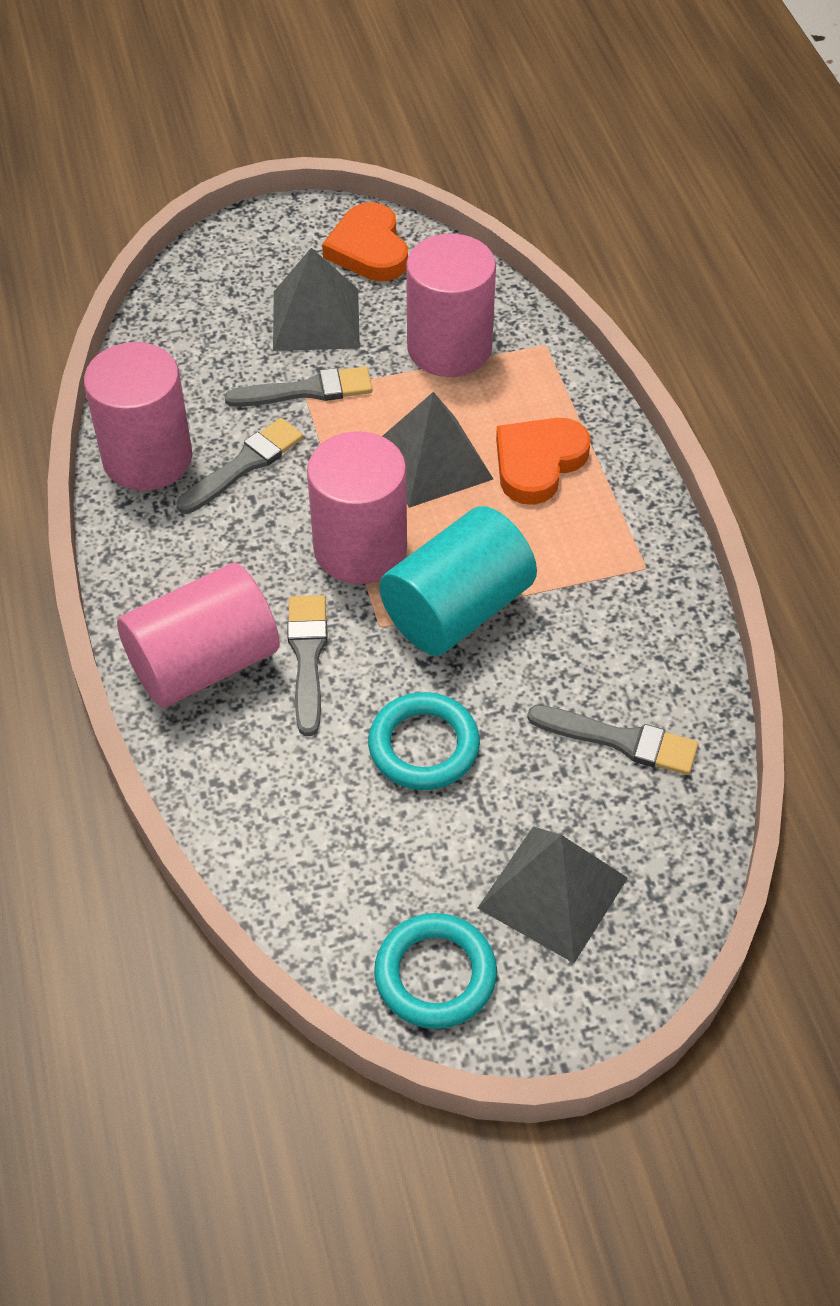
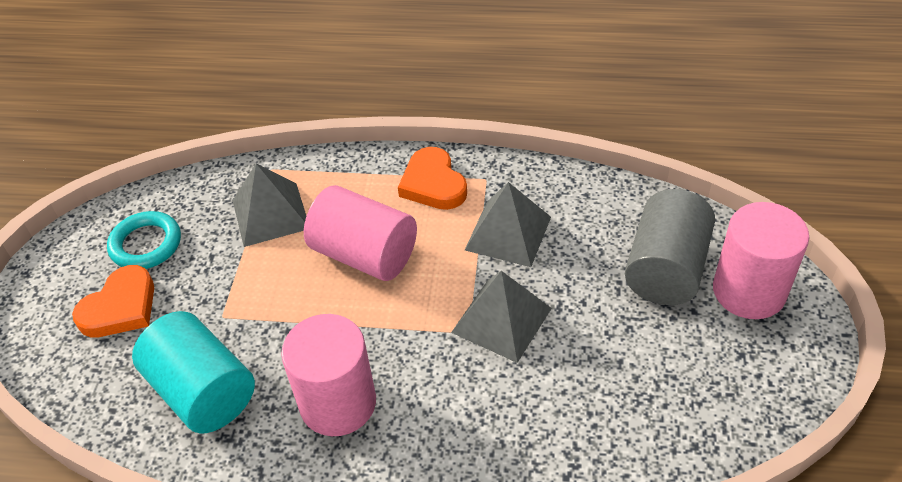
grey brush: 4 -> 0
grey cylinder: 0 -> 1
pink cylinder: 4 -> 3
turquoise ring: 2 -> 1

Task objective: The result should be the full listing, retyped exactly and free of pictures.

Worked solution:
grey brush: 4 -> 0
grey cylinder: 0 -> 1
pink cylinder: 4 -> 3
turquoise ring: 2 -> 1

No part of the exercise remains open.